WORK ITEM:
In the listing below, find the line that contains "cyan round brick" and the line that contains "white brick G2". Quote both and every line between them, exactly, and nothing more.

MATERIAL SUPPLIED:

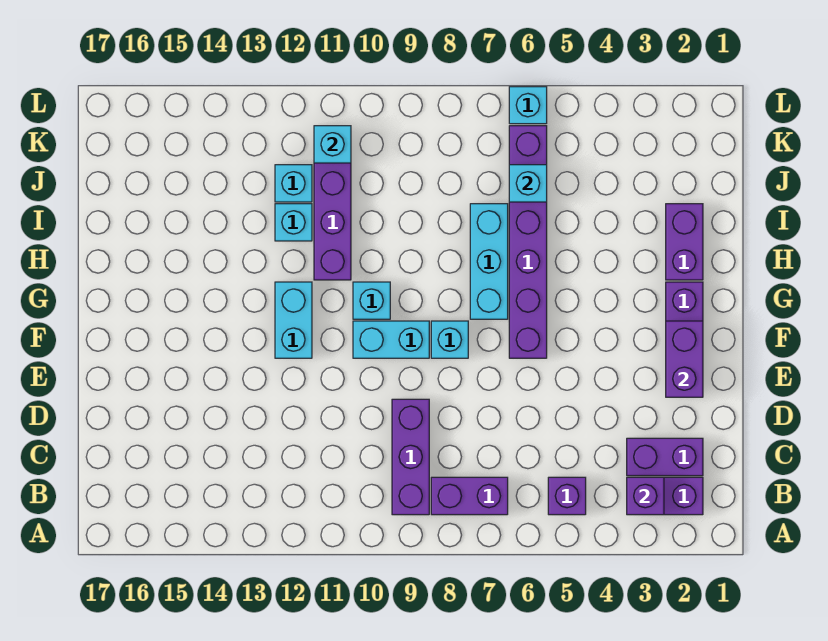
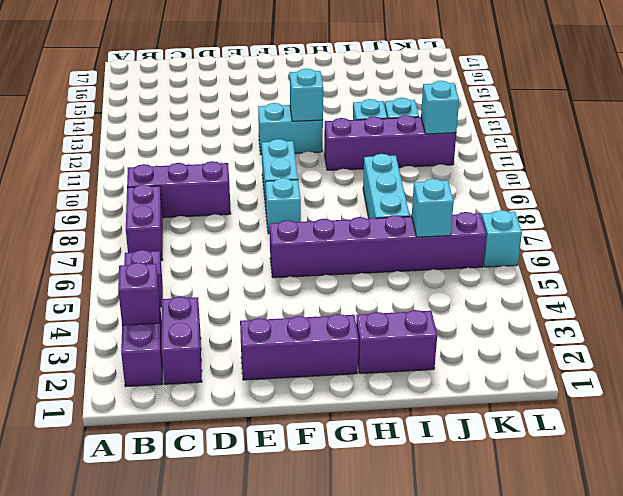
purple brick E2:F2 level 2 -> none
cyan brick G7:I7 level 1 -> cyan brick I7:I9 level 1
cyan brick G10 level 1 -> cyan brick G12 level 2

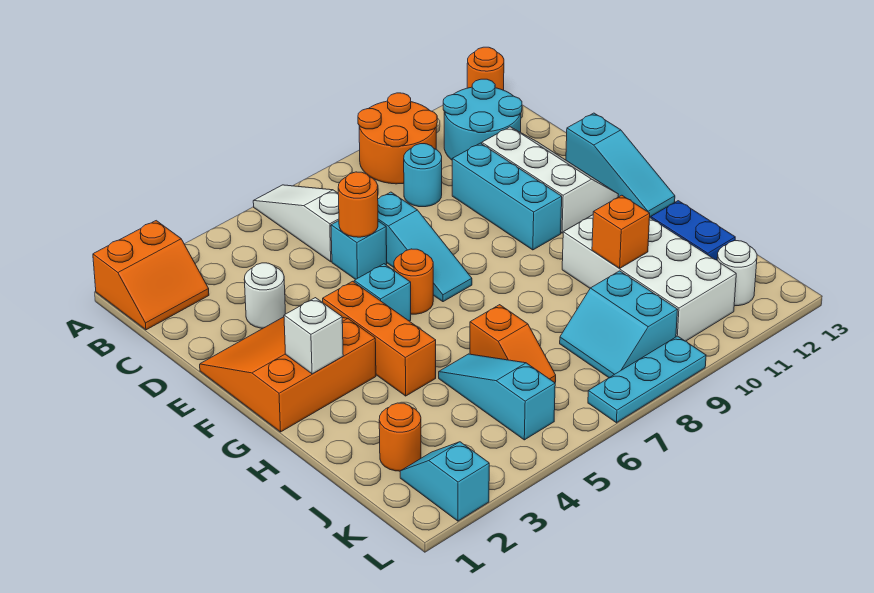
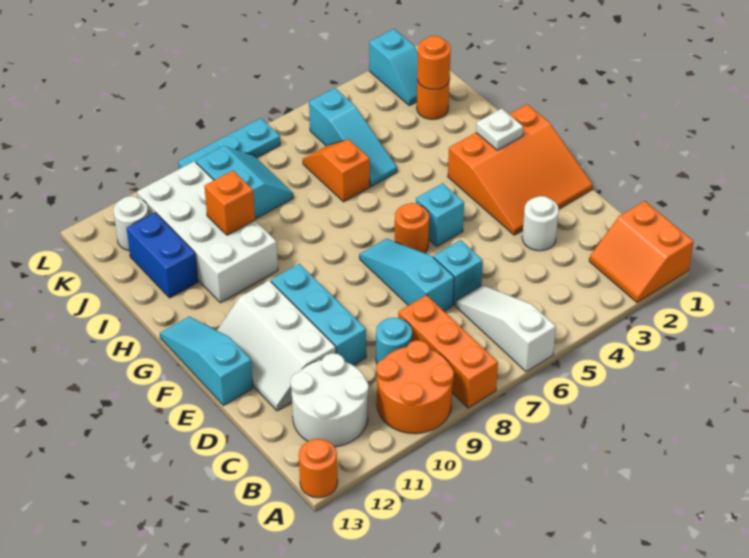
orange slope A1:B2 level 1 top A -> orange slope A1:B2 level 1 top 1
white slope A6:C6 level 1 top C -> white slope A6:C6 level 1 top A
cyan round brick B11:C12 level 1 -> white round brick B11:C12 level 1
orange round brick D6 level 2 -> orange round brick J2 level 2
orange brick F4:H4 level 1 -> orange brick A8:C8 level 1
white brick G2 level 2 -> white plate G2 level 2

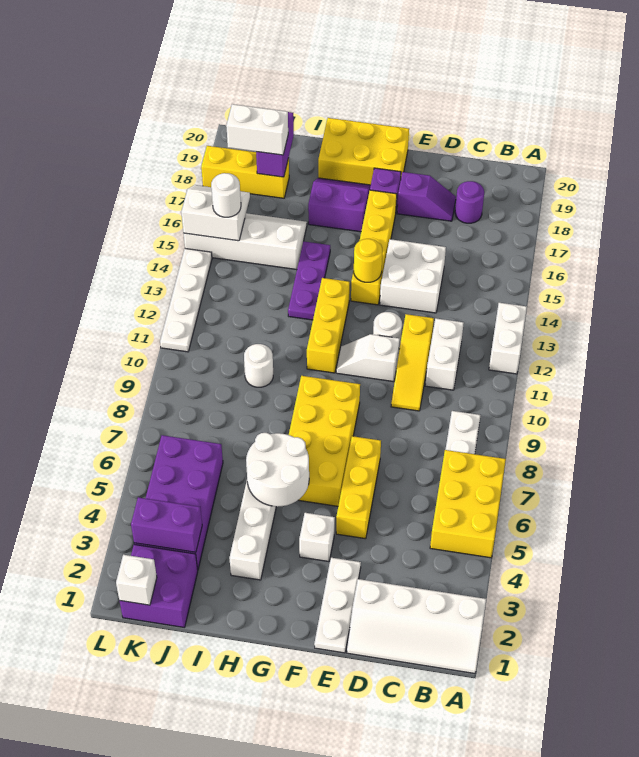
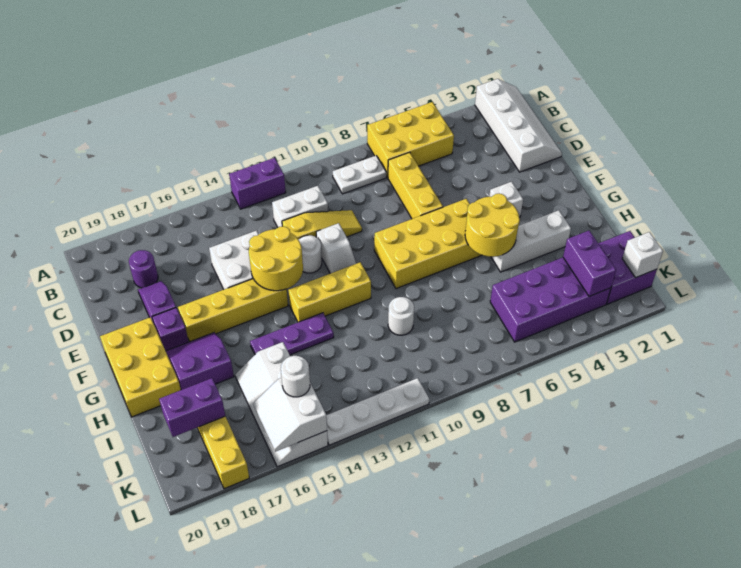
white brick A12:A13 level 1 -> purple brick A12:A13 level 1
white plate E1:E3 level 1 -> none
yellow brick E5:E7 level 1 -> yellow brick C7:E7 level 1
yellow round brick F14 level 2 -> yellow round brick E13:F14 level 2
white round brick G5:H6 level 2 -> yellow round brick G5:H6 level 2
purple slope G17:H18 level 1 top 17 -> purple slope G17:H18 level 1 top H
white brick J18:K18 level 3 -> none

SOLVED PROBLEM:
cyan round brick B11:C12 level 1 -> white round brick B11:C12 level 1
orange round brick D6 level 2 -> orange round brick J2 level 2
orange brick F4:H4 level 1 -> orange brick A8:C8 level 1
white brick G2 level 2 -> white plate G2 level 2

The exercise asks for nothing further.